* **Problem to work on**
Print the line that contains "MIC2 pin OUT: TX -> A0", then every line after it until the entries end, exactly as they read; do not include pictures.

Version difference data

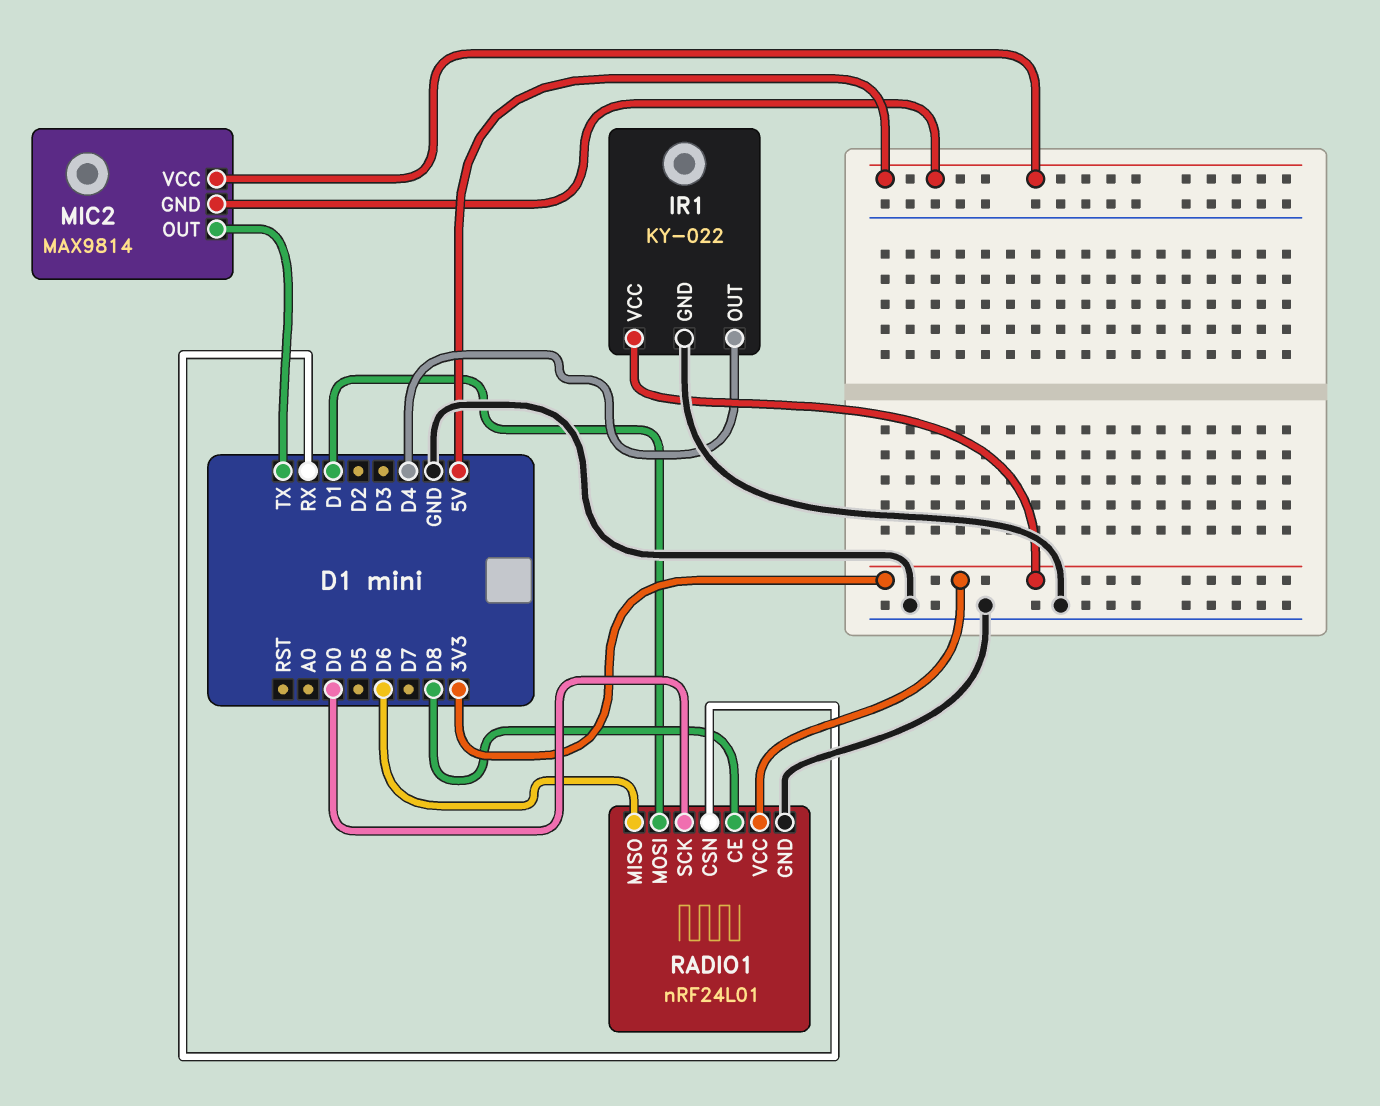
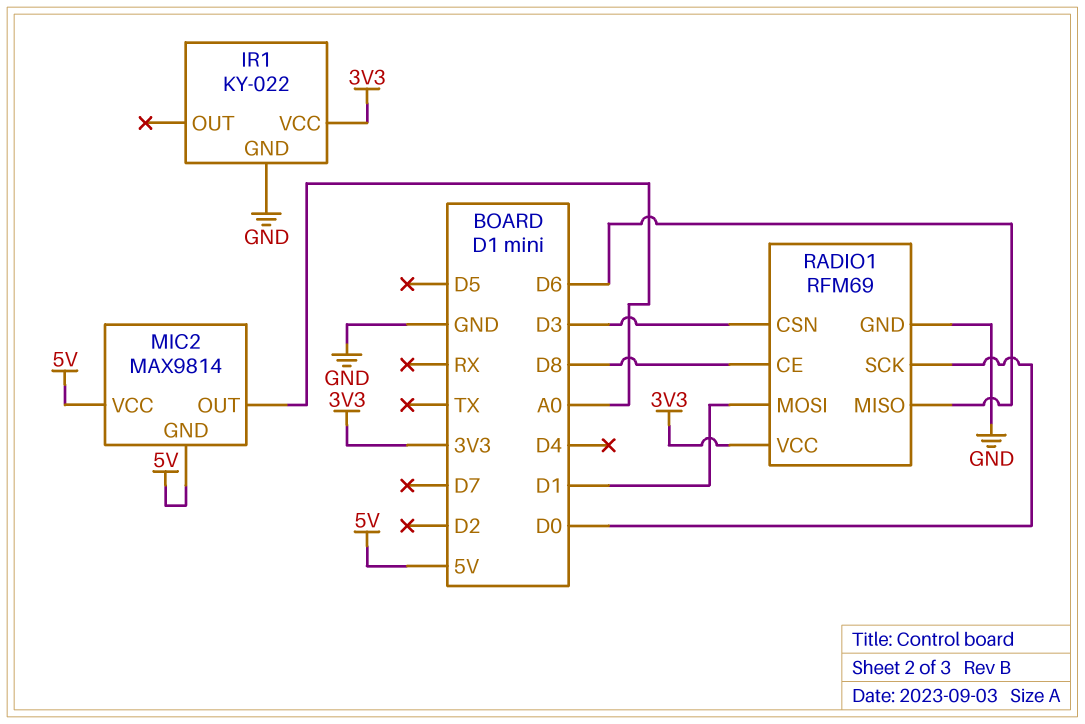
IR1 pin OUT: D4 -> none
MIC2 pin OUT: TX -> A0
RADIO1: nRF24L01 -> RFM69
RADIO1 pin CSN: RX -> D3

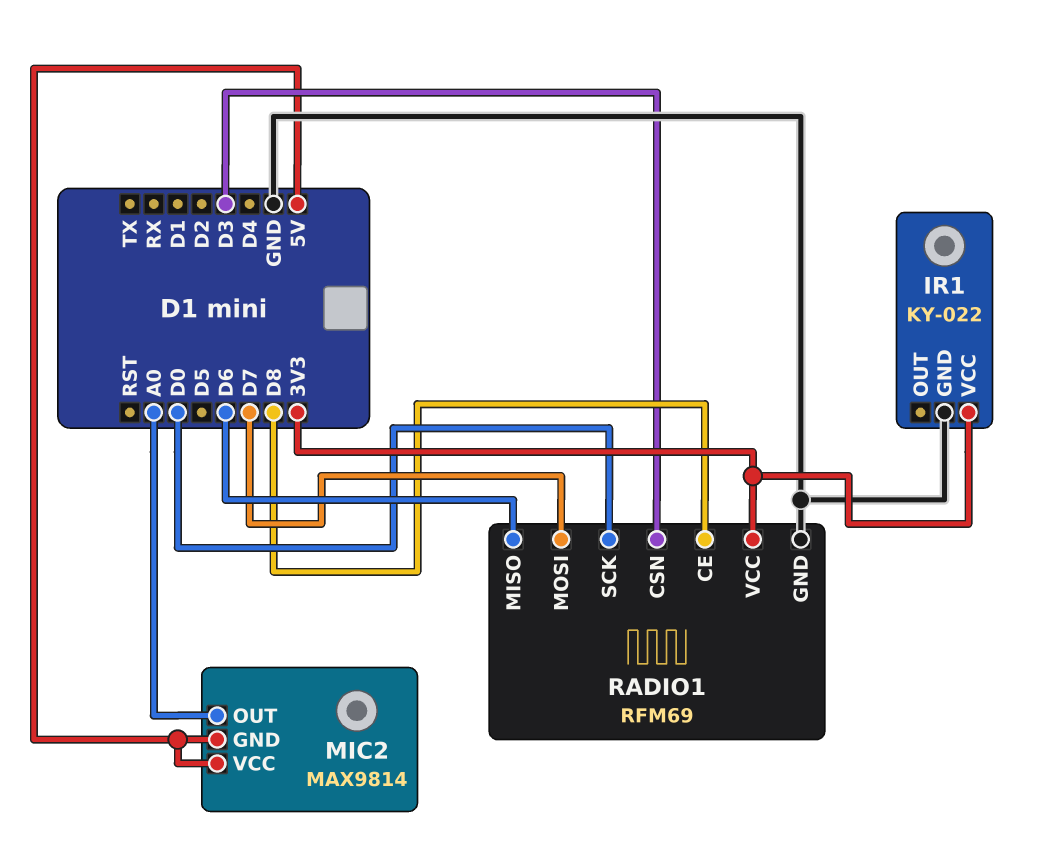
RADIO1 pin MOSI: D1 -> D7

* **Completed task**
MIC2 pin OUT: TX -> A0
RADIO1: nRF24L01 -> RFM69
RADIO1 pin CSN: RX -> D3

RADIO1 pin MOSI: D1 -> D7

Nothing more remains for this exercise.